SOURCE DATA >>
- Opening Delimiter -

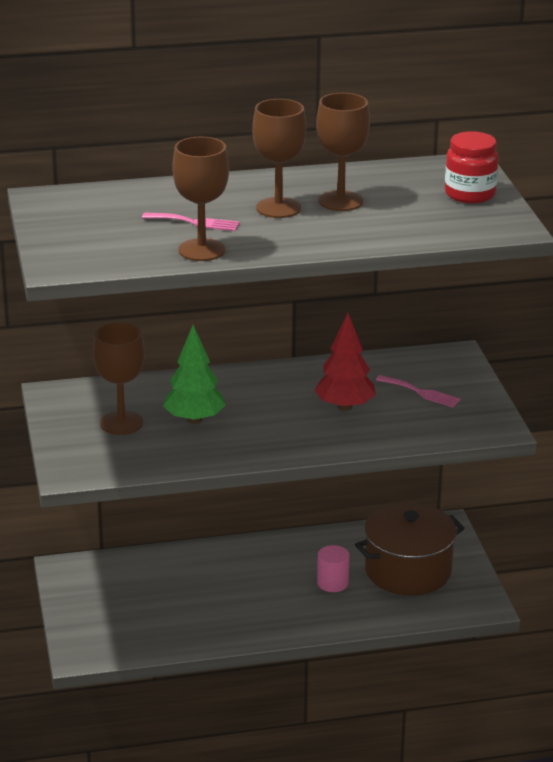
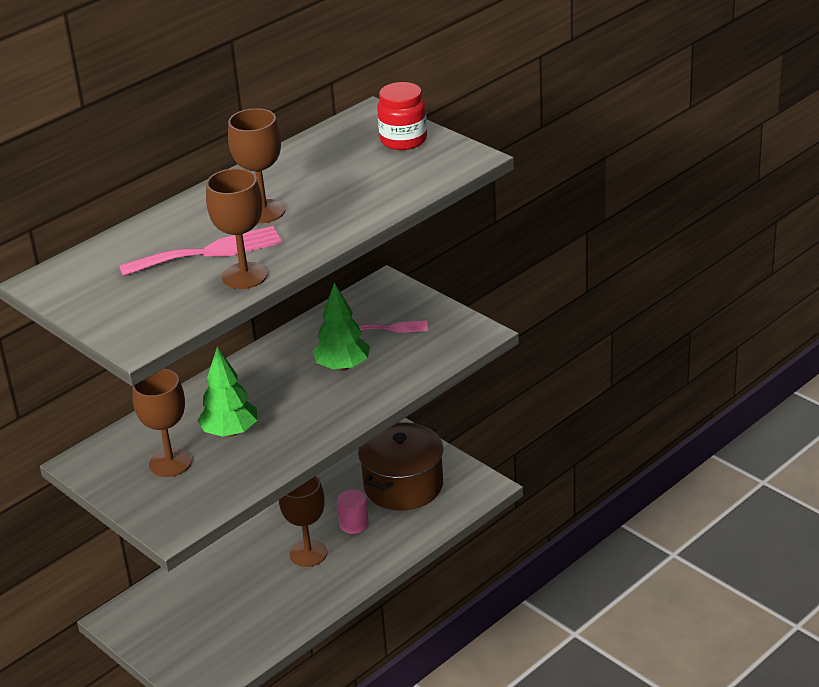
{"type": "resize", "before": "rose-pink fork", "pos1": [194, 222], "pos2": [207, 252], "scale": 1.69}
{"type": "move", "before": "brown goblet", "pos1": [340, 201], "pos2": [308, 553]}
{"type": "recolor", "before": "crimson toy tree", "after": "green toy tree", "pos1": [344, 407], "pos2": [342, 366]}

- Closing Delimiter -

ABOUT THIS EXERCISE >> An exact copy of the whole listing is required, minus the pictures.

RESPONSE AREA >>
{"type": "resize", "before": "rose-pink fork", "pos1": [194, 222], "pos2": [207, 252], "scale": 1.69}
{"type": "move", "before": "brown goblet", "pos1": [340, 201], "pos2": [308, 553]}
{"type": "recolor", "before": "crimson toy tree", "after": "green toy tree", "pos1": [344, 407], "pos2": [342, 366]}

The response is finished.